▶ [Input for this task]:
- Opening Delimiter -
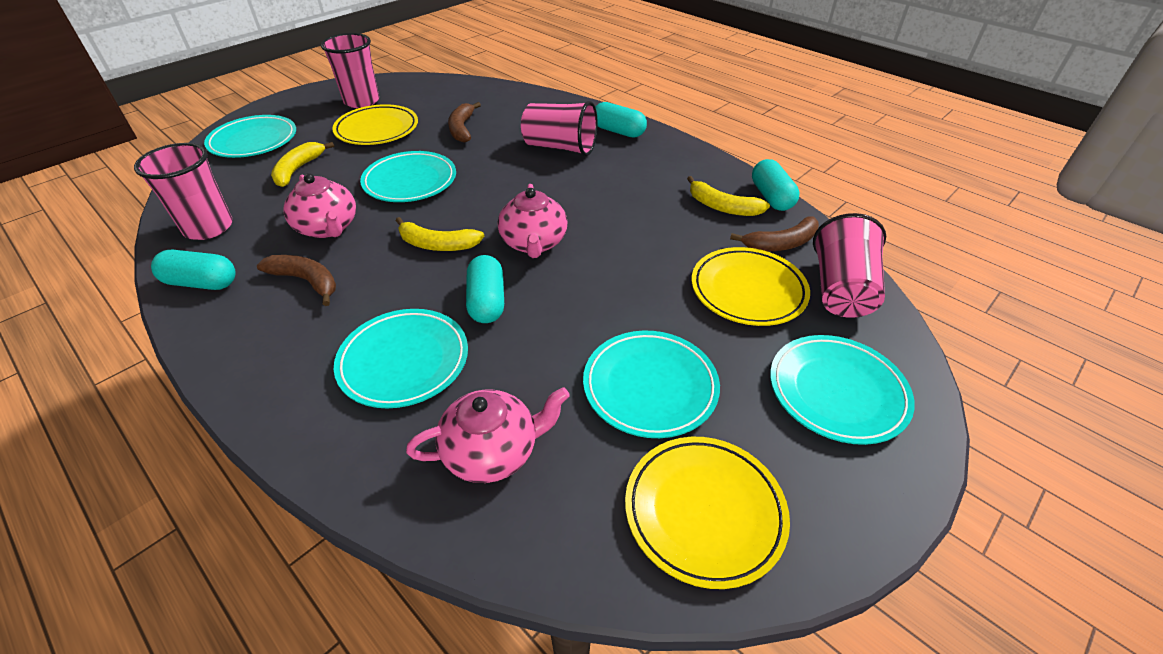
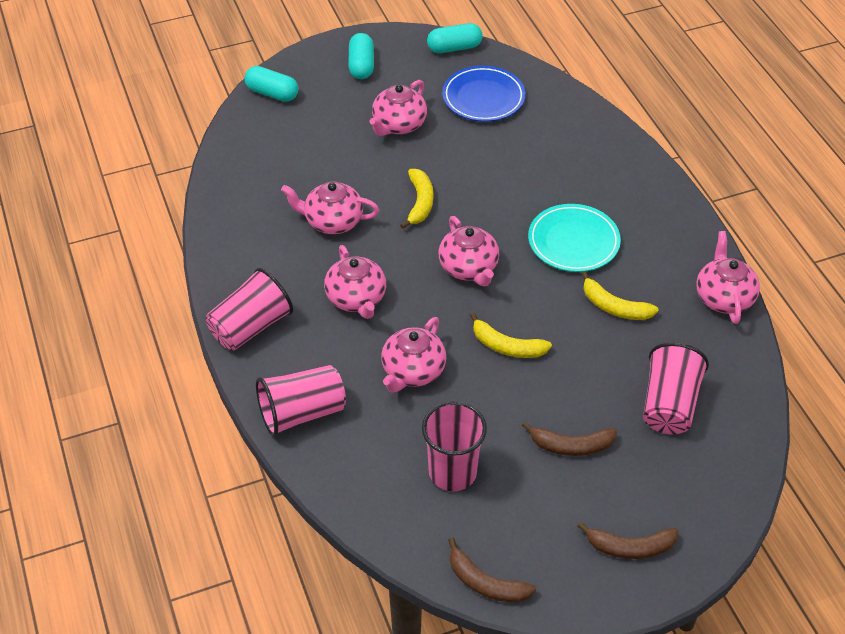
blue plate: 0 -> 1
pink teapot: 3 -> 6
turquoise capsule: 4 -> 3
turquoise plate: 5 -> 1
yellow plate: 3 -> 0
- Closing Delimiter -
- Opening Delimiter -
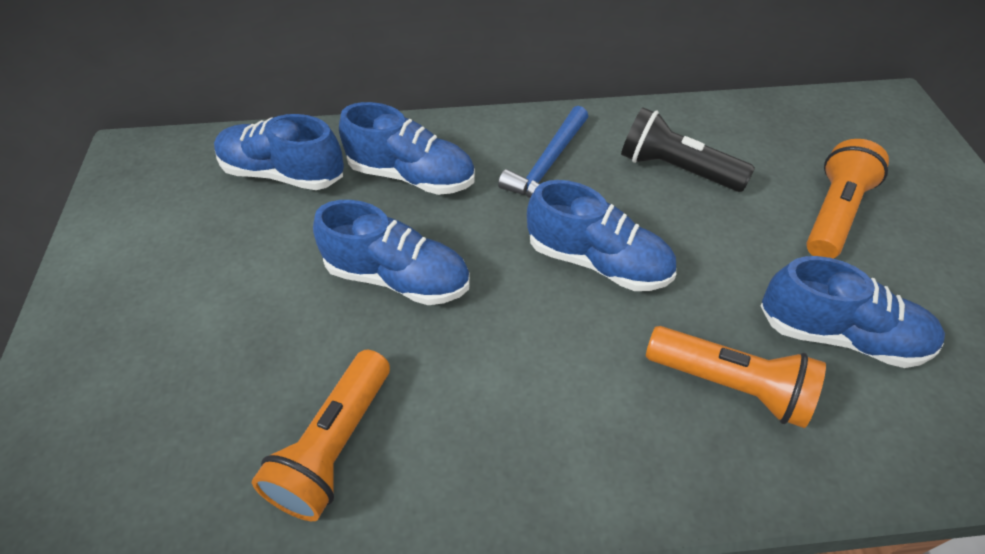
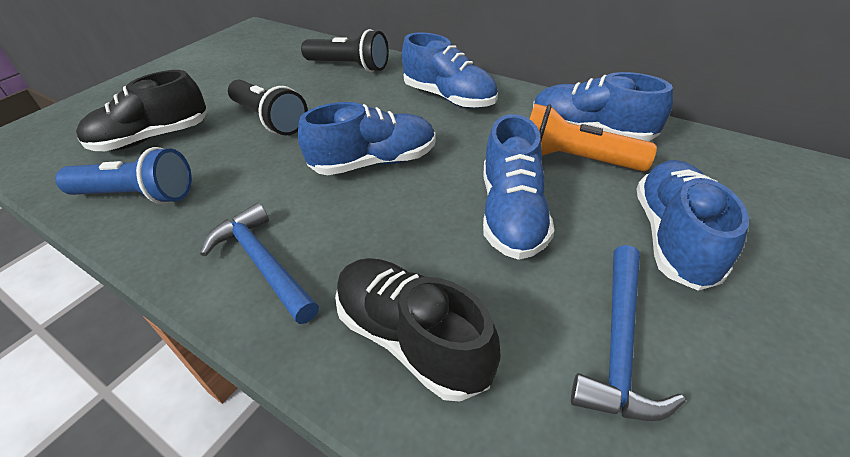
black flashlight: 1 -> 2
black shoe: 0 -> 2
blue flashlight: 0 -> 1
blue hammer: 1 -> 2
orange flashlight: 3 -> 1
- Closing Delimiter -
- Opening Delimiter -
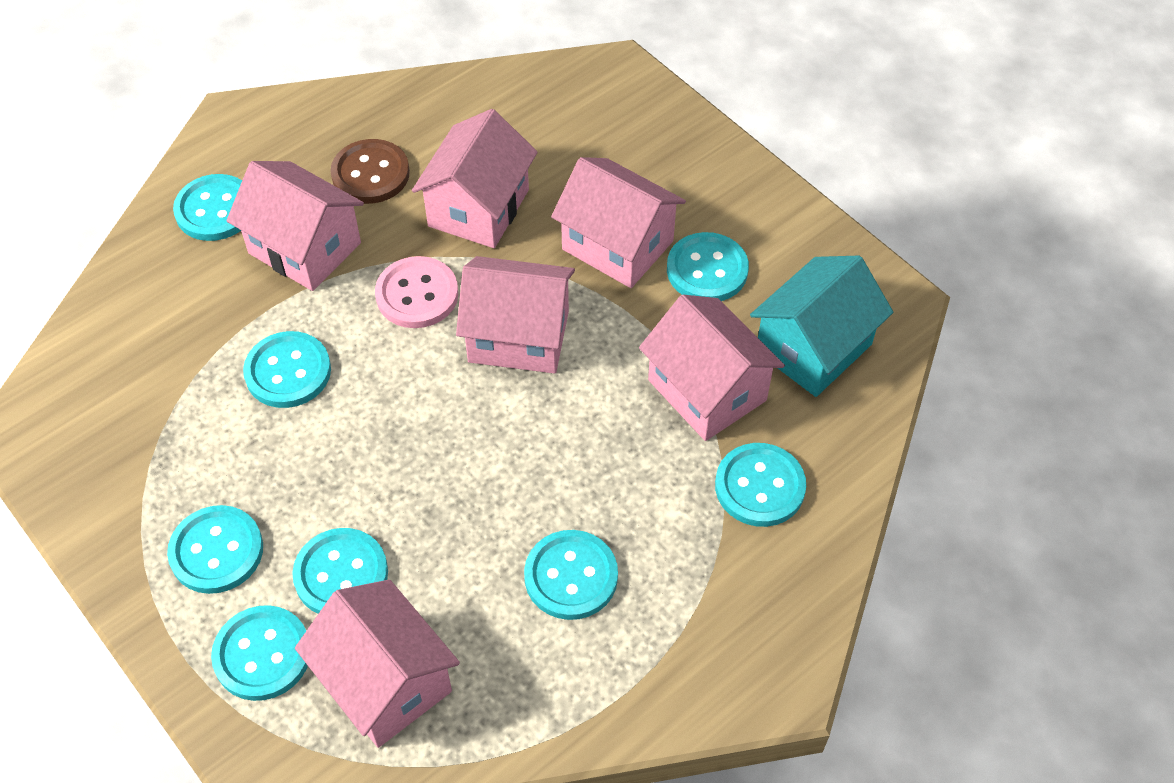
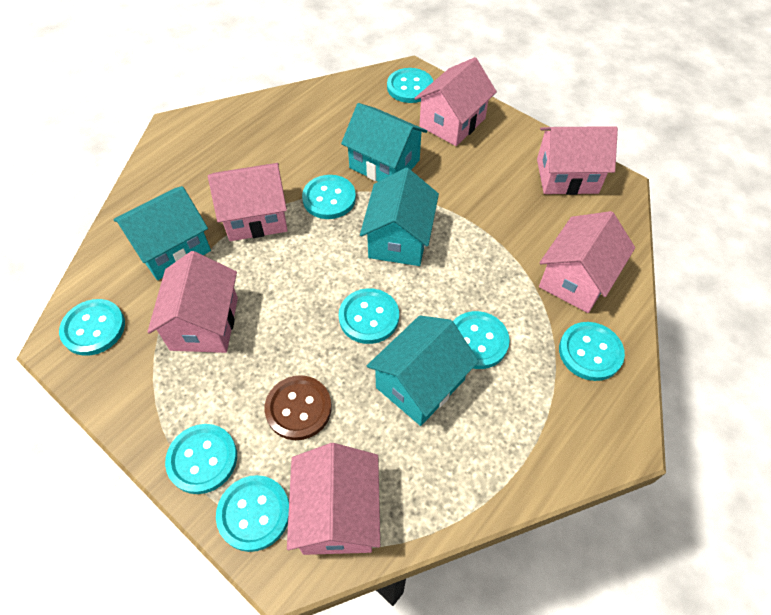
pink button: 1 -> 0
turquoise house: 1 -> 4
- Closing Delimiter -
▶ [Instructions for the task]: Copy out the range of lines above starting at the line with "blue flashlight: 0 -> 1" and ending at the line with "orange flashlight: 3 -> 1", exactly and including both.

▶ [Answer for the task]:
blue flashlight: 0 -> 1
blue hammer: 1 -> 2
orange flashlight: 3 -> 1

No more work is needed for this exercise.